= INSTRUCTIONS TO FOLLOW =
Repeat the lines from the one containing "blue book: 2 -> 3" through the end of the listing exactly, both ends included. Do not carry over any pictures.

********

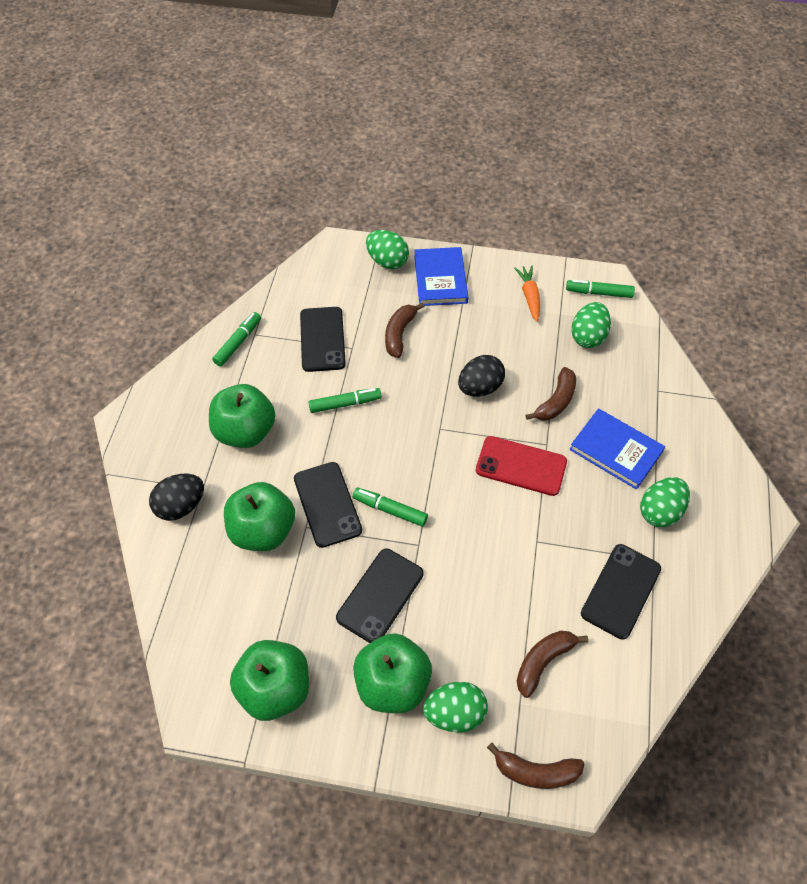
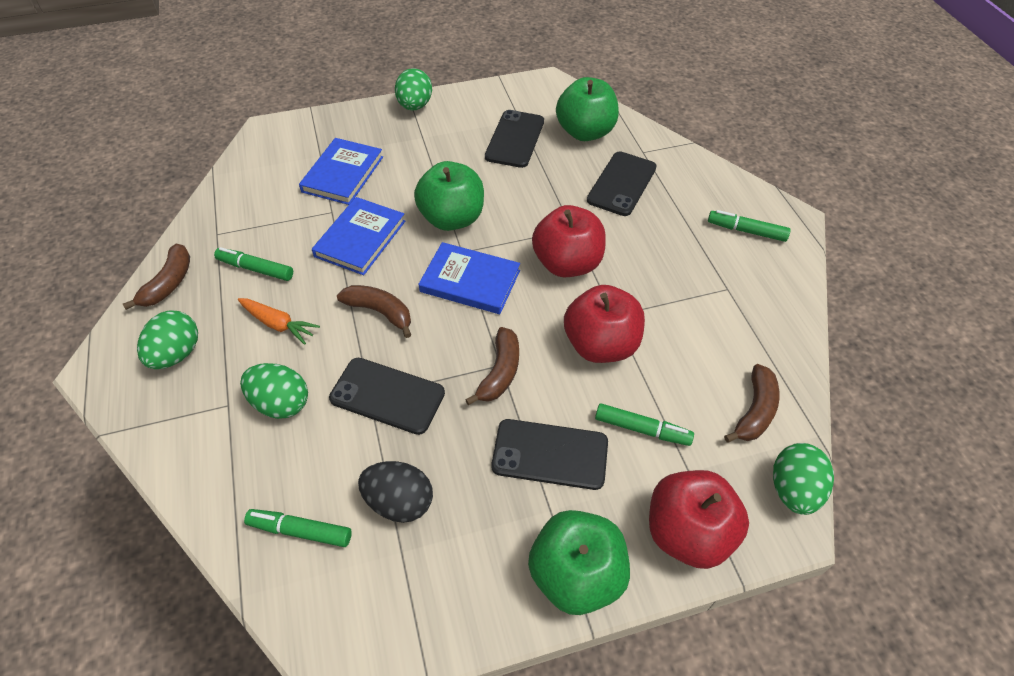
black egg: 2 -> 1
blue book: 2 -> 3
green apple: 4 -> 3
red apple: 0 -> 3
red phone: 1 -> 0

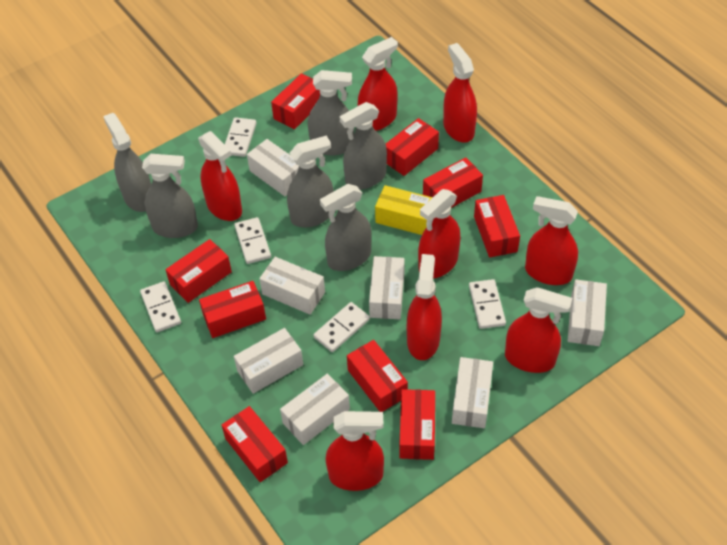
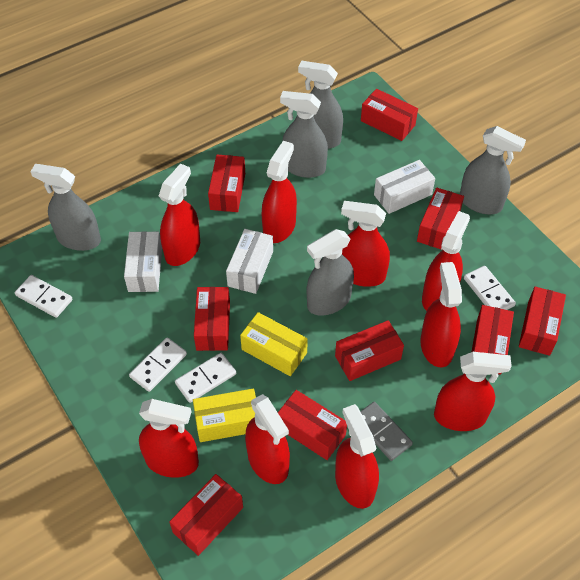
grey domino: 0 -> 1
grey spray bottle: 6 -> 5
red spray bottle: 8 -> 9
white box: 7 -> 3
white domino: 5 -> 4
yellow box: 1 -> 2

********

= THE ANSWER =
blue book: 2 -> 3
green apple: 4 -> 3
red apple: 0 -> 3
red phone: 1 -> 0

grey domino: 0 -> 1
grey spray bottle: 6 -> 5
red spray bottle: 8 -> 9
white box: 7 -> 3
white domino: 5 -> 4
yellow box: 1 -> 2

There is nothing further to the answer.